**WHAT NEEDS TO BE DONE**:
Begin at the line holding "none -> white cone K9 level 1" and set down exactly each line through the last one below, omitting pictures. Include nothing else.

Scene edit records
----------

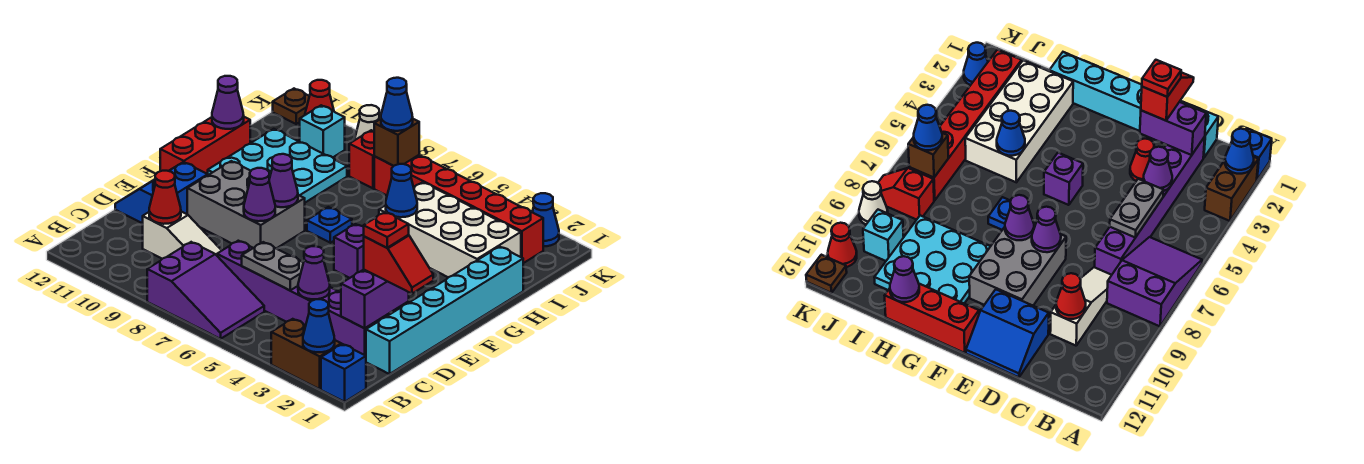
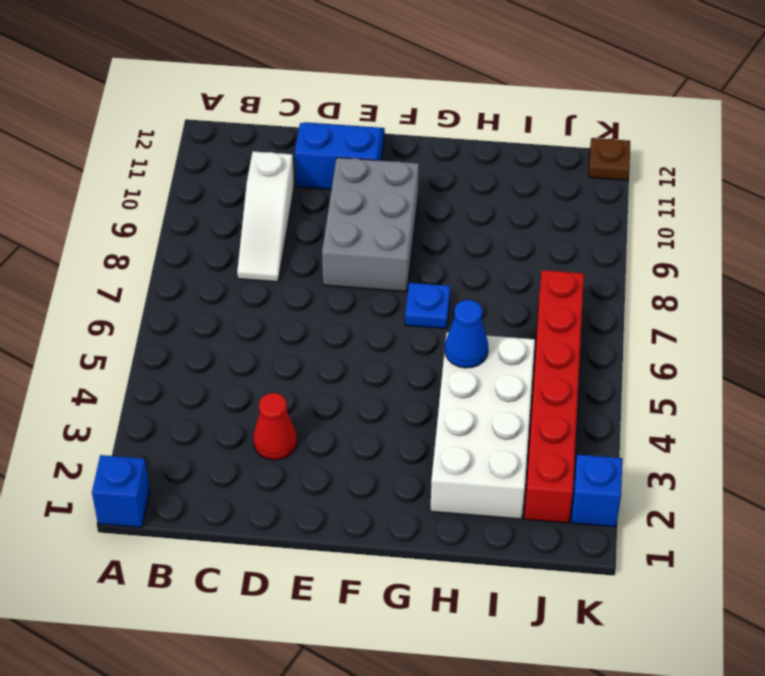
blue brick K2 level 1 -> blue cone K2 level 1
none -> brown brick A2:A3 level 1
none -> purple slope A6:B8 level 1 top 8
none -> cyan brick C1:H1 level 1
none -> purple brick C2:C7 level 1

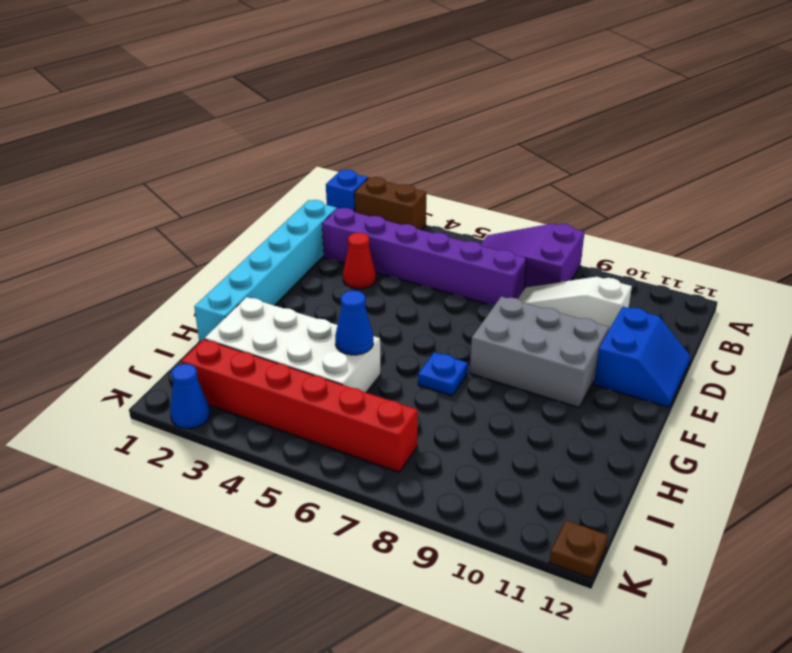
none -> purple brick F5 level 1
none -> red brick F12:H12 level 1
none -> cyan plate G9:I11 level 1
none -> red slope J8:K8 level 1 top J

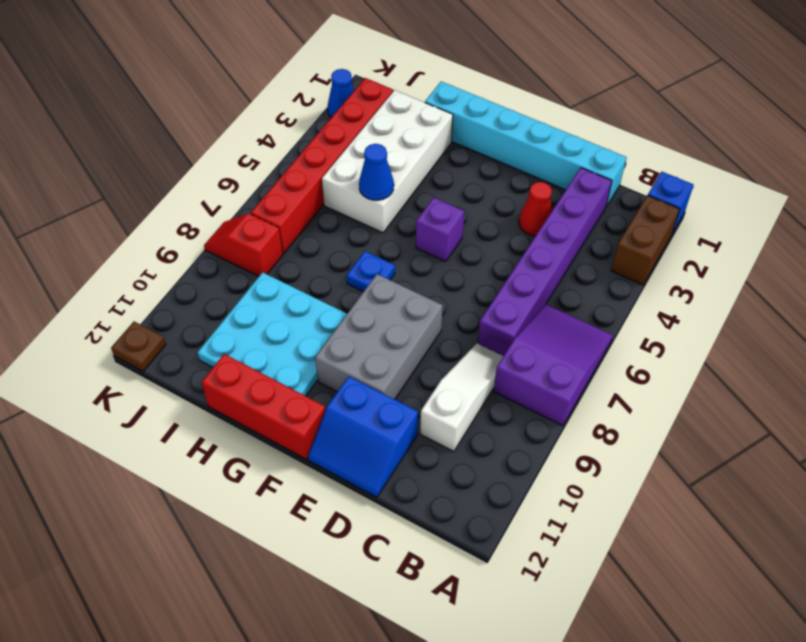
none -> cyan brick J10 level 1
none -> white cone K9 level 1
none -> red cone K11 level 1
none -> blue cone A2 level 2

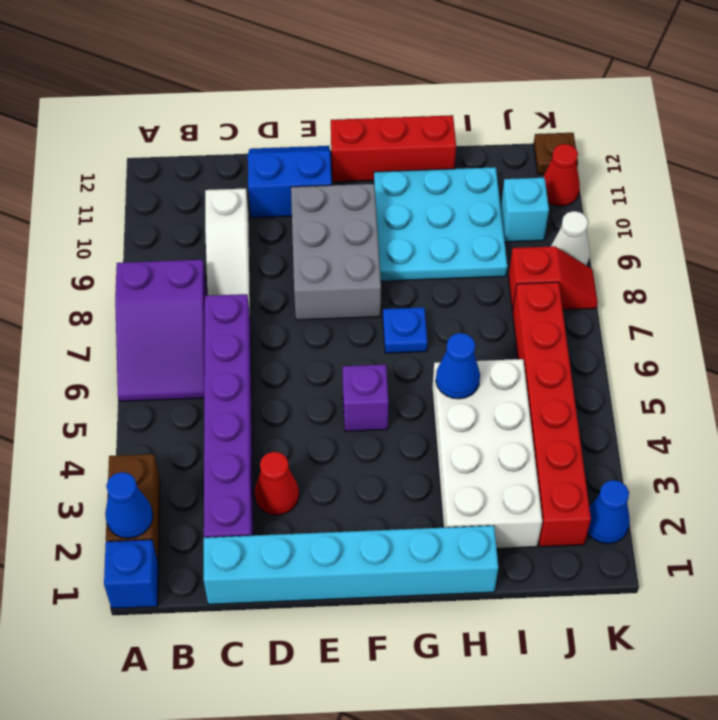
none -> purple brick C2:D2 level 2
none -> purple cone C4 level 2
none -> grey plate C5:C6 level 2
none -> red cone C10 level 2

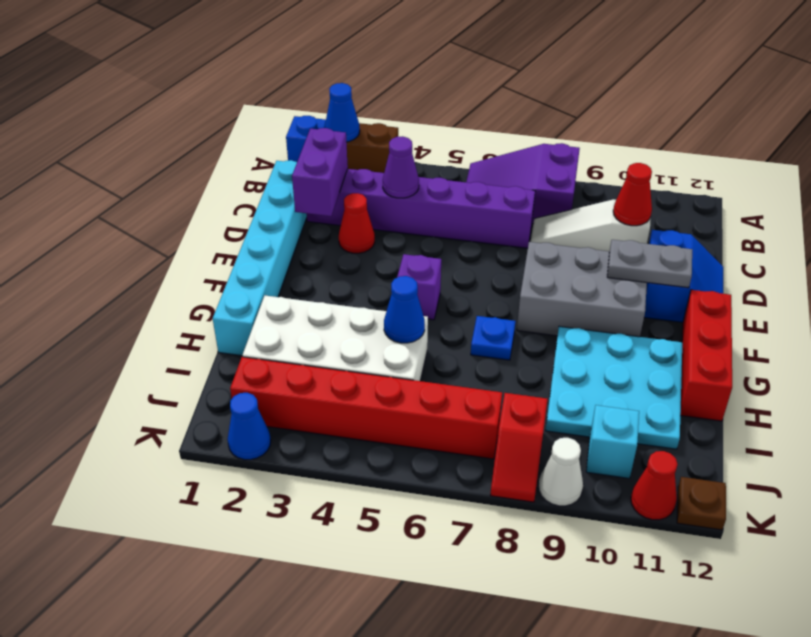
grey plate E10:E11 level 2 -> grey plate C5:C6 level 2
none -> purple cone E8 level 2
none -> purple cone F8 level 2
none -> purple cone H12 level 2
none -> brown brick J7 level 2

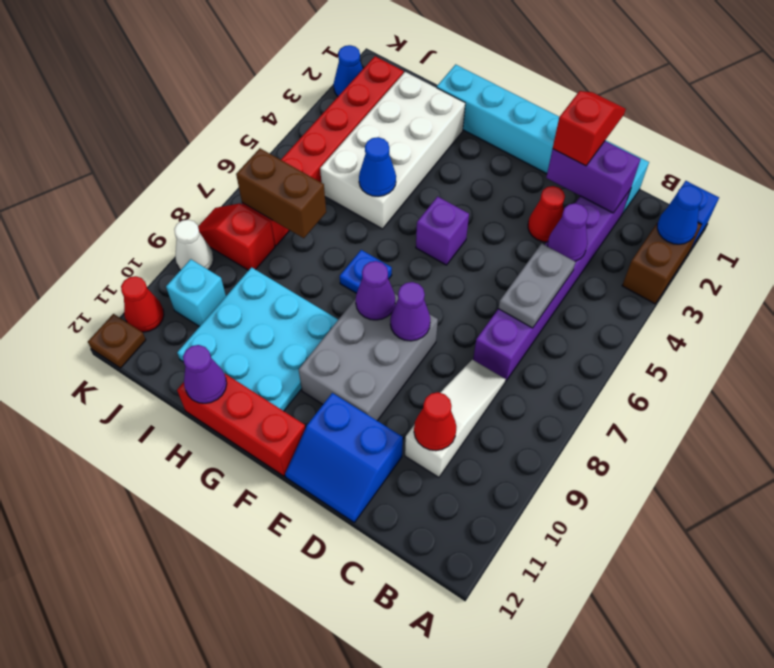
brown brick I7:J7 level 2 -> brown brick J7 level 2
none -> purple slope A6:B8 level 1 top 8
none -> blue cone J7 level 3
none -> red plate D2 level 4

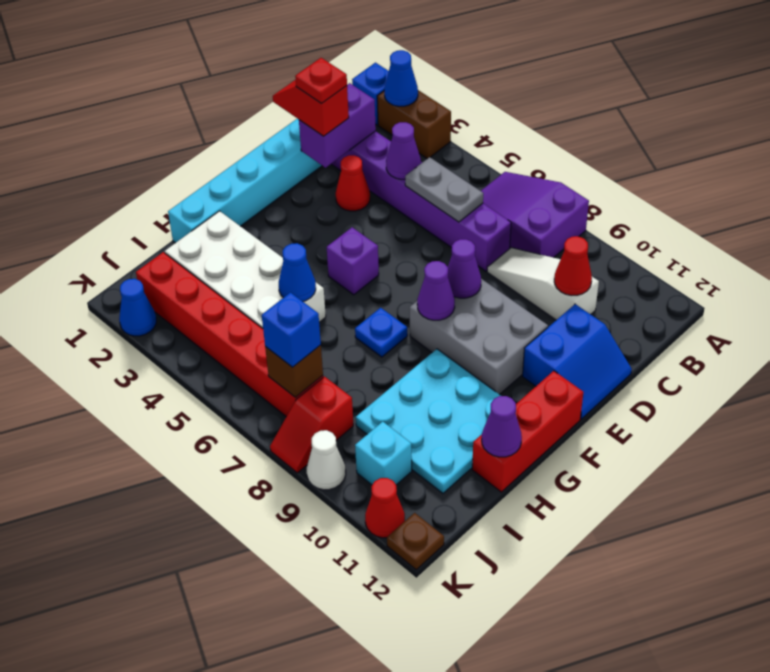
blue brick J7 level 3 -> blue cone J7 level 3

----------

**REPLY TO THE EXERCISE**:
none -> white cone K9 level 1
none -> red cone K11 level 1
none -> blue cone A2 level 2

none -> purple brick C2:D2 level 2
none -> purple cone C4 level 2
none -> grey plate C5:C6 level 2
none -> red cone C10 level 2

grey plate E10:E11 level 2 -> grey plate C5:C6 level 2
none -> purple cone E8 level 2
none -> purple cone F8 level 2
none -> purple cone H12 level 2
none -> brown brick J7 level 2

brown brick I7:J7 level 2 -> brown brick J7 level 2
none -> purple slope A6:B8 level 1 top 8
none -> blue cone J7 level 3
none -> red plate D2 level 4

blue brick J7 level 3 -> blue cone J7 level 3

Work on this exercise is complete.